*WHAT IS NEEDED*
Print the data below word for word, omitting the pictures.

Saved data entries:
_ _ _ _

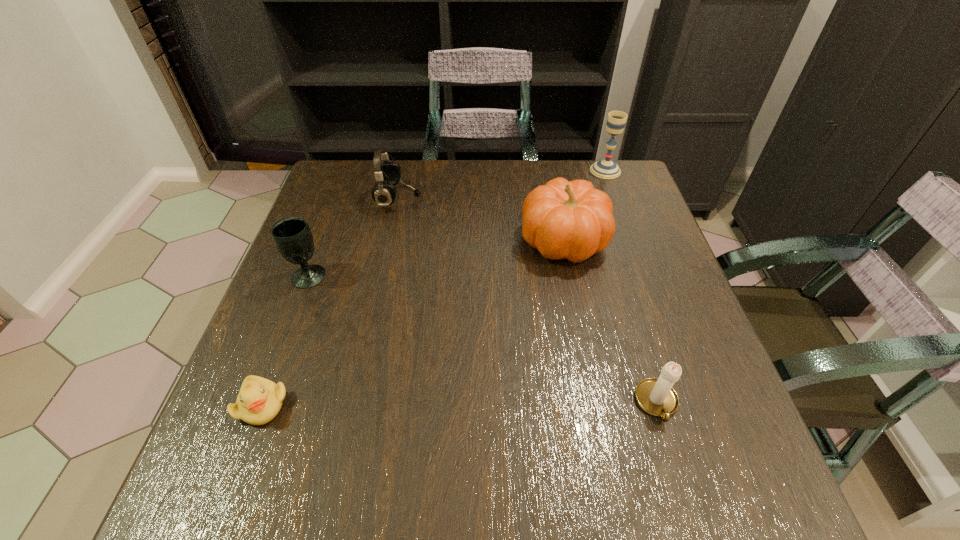
This screenshot has width=960, height=540. Identify the location of free region located 0.130m with the microphone on the side of the third object from left to right. (467, 198).

Locate an element on the screen. blank space located 0.120m on the right of the shorter chalice is located at coordinates (378, 276).

Where is `free point located on the handle side of the fifth tallest object`? free point located on the handle side of the fifth tallest object is located at coordinates (684, 494).

What are the coordinates of `free space located 0.110m on the beak of the duckling` in the screenshot? It's located at (228, 495).

The image size is (960, 540). I want to click on chalice that is at the far edge, so click(x=607, y=169).

The height and width of the screenshot is (540, 960). I want to click on headset present at the far edge, so click(387, 174).

The height and width of the screenshot is (540, 960). What are the coordinates of `headset that is at the left edge` in the screenshot? It's located at (387, 174).

Find the location of a particular element. Image resolution: width=960 pixels, height=540 pixels. chalice that is at the left edge is located at coordinates (292, 236).

Identify the location of duckling positioned at the left edge. This screenshot has width=960, height=540. (259, 400).

This screenshot has height=540, width=960. What are the coordinates of `chalice present at the right edge` in the screenshot? It's located at (607, 169).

_ _ _ _

*EXERCISE RESPONSE*
This screenshot has width=960, height=540. Identify the location of free region located 0.130m with the microphone on the side of the third object from left to right. (467, 198).

Locate an element on the screen. blank space located 0.120m on the right of the shorter chalice is located at coordinates (378, 276).

Where is `free point located on the handle side of the fifth tallest object`? free point located on the handle side of the fifth tallest object is located at coordinates (684, 494).

What are the coordinates of `free space located 0.110m on the beak of the duckling` in the screenshot? It's located at (228, 495).

The image size is (960, 540). I want to click on chalice that is at the far edge, so click(x=607, y=169).

The height and width of the screenshot is (540, 960). I want to click on headset present at the far edge, so click(387, 174).

The height and width of the screenshot is (540, 960). What are the coordinates of `headset that is at the left edge` in the screenshot? It's located at (387, 174).

Find the location of a particular element. Image resolution: width=960 pixels, height=540 pixels. chalice that is at the left edge is located at coordinates (292, 236).

Identify the location of duckling positioned at the left edge. This screenshot has width=960, height=540. (259, 400).

This screenshot has height=540, width=960. What are the coordinates of `chalice present at the right edge` in the screenshot? It's located at (607, 169).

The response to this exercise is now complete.